TASK BRIEF - Copy every line of the records below word for word, leaving out the pictures.

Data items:
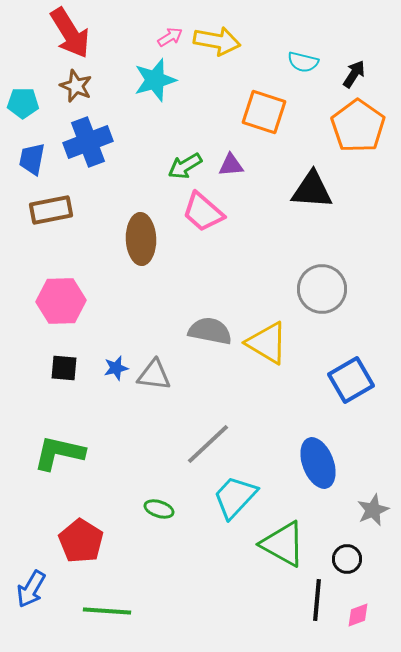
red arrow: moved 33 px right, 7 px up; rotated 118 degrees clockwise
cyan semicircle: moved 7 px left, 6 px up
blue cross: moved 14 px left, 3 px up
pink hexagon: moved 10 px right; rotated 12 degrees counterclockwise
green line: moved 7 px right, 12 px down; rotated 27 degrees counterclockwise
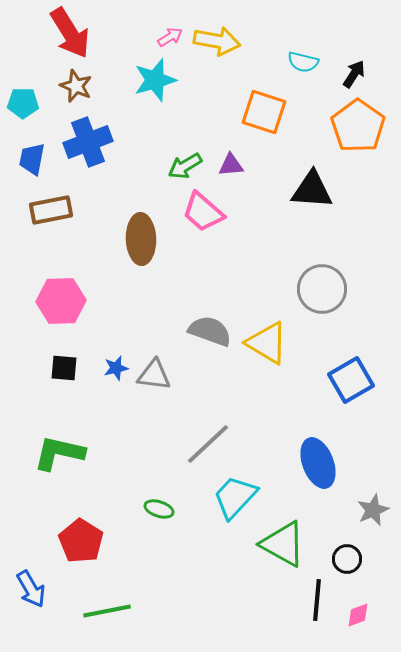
gray semicircle: rotated 9 degrees clockwise
blue arrow: rotated 60 degrees counterclockwise
green line: rotated 15 degrees counterclockwise
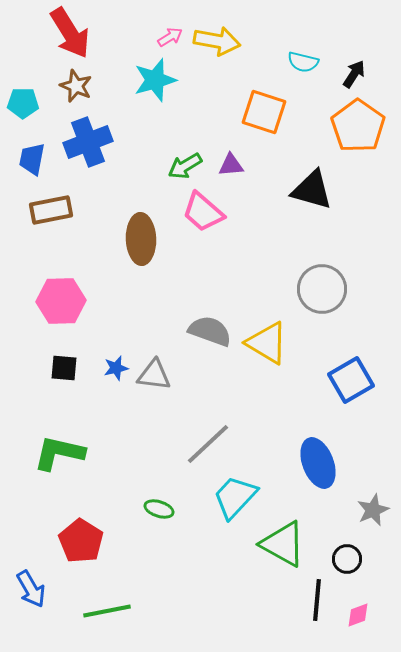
black triangle: rotated 12 degrees clockwise
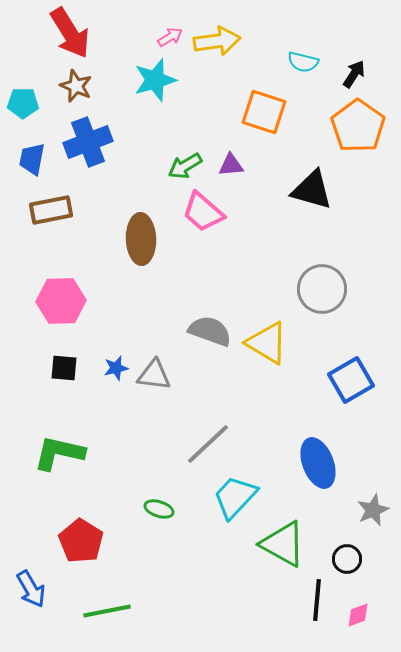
yellow arrow: rotated 18 degrees counterclockwise
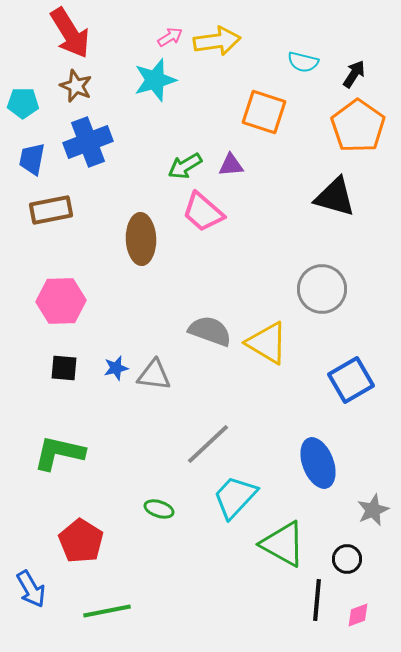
black triangle: moved 23 px right, 7 px down
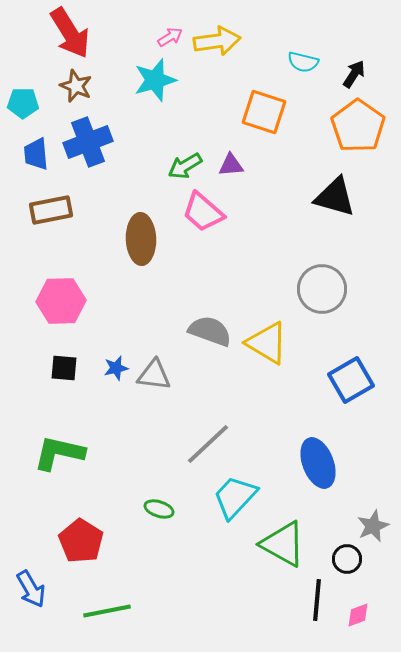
blue trapezoid: moved 4 px right, 5 px up; rotated 16 degrees counterclockwise
gray star: moved 16 px down
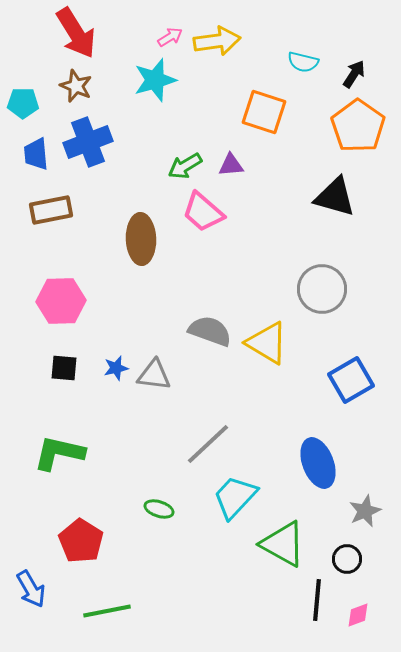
red arrow: moved 6 px right
gray star: moved 8 px left, 15 px up
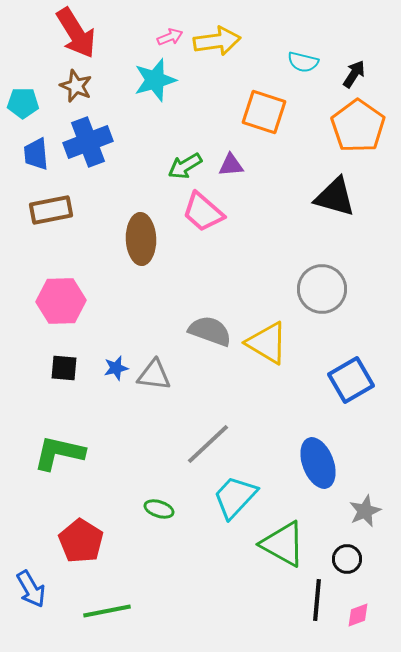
pink arrow: rotated 10 degrees clockwise
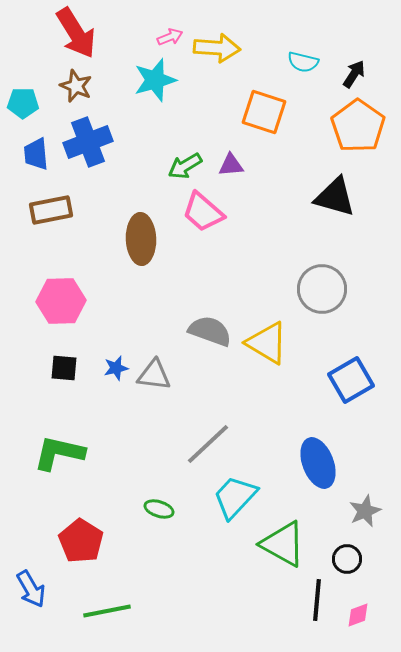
yellow arrow: moved 7 px down; rotated 12 degrees clockwise
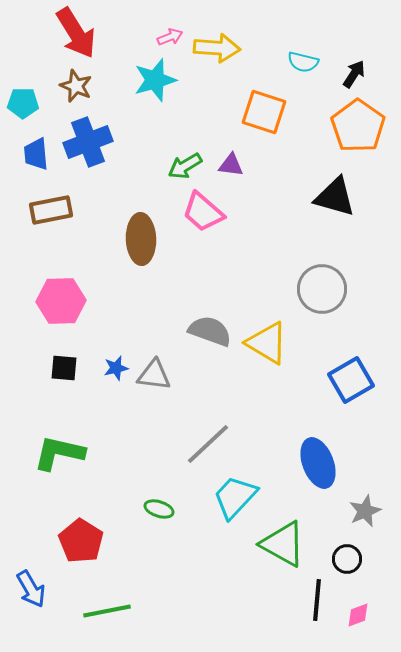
purple triangle: rotated 12 degrees clockwise
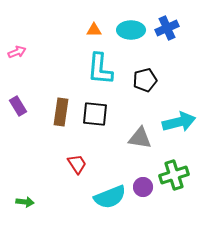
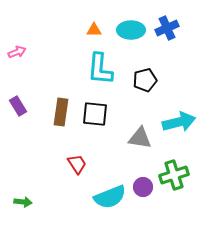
green arrow: moved 2 px left
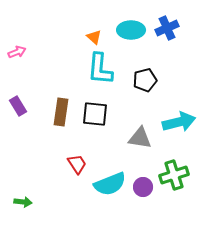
orange triangle: moved 7 px down; rotated 42 degrees clockwise
cyan semicircle: moved 13 px up
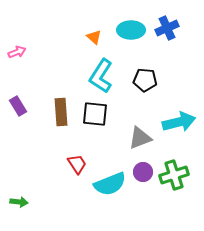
cyan L-shape: moved 1 px right, 7 px down; rotated 28 degrees clockwise
black pentagon: rotated 20 degrees clockwise
brown rectangle: rotated 12 degrees counterclockwise
gray triangle: rotated 30 degrees counterclockwise
purple circle: moved 15 px up
green arrow: moved 4 px left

PROBLEM SOLUTION -
red arrow: moved 33 px right, 7 px up; rotated 118 degrees clockwise
cyan semicircle: moved 7 px left, 6 px up
blue cross: moved 14 px left, 3 px up
pink hexagon: moved 10 px right; rotated 12 degrees counterclockwise
green line: moved 7 px right, 12 px down; rotated 27 degrees counterclockwise
gray semicircle: rotated 9 degrees clockwise
blue arrow: rotated 60 degrees counterclockwise
green line: rotated 15 degrees counterclockwise
black triangle: rotated 12 degrees clockwise
yellow arrow: rotated 18 degrees counterclockwise
black triangle: moved 23 px right, 7 px down
blue trapezoid: moved 4 px right, 5 px up; rotated 16 degrees counterclockwise
gray star: moved 16 px down
red arrow: moved 6 px right
gray star: moved 8 px left, 15 px up
pink arrow: rotated 10 degrees clockwise
yellow arrow: moved 7 px down; rotated 12 degrees clockwise
purple triangle: rotated 12 degrees clockwise
green arrow: moved 2 px left
orange triangle: moved 7 px down; rotated 42 degrees clockwise
cyan semicircle: moved 13 px up
cyan L-shape: moved 1 px right, 7 px down; rotated 28 degrees clockwise
black pentagon: rotated 20 degrees clockwise
brown rectangle: rotated 12 degrees counterclockwise
gray triangle: rotated 30 degrees counterclockwise
purple circle: moved 15 px up
green arrow: moved 4 px left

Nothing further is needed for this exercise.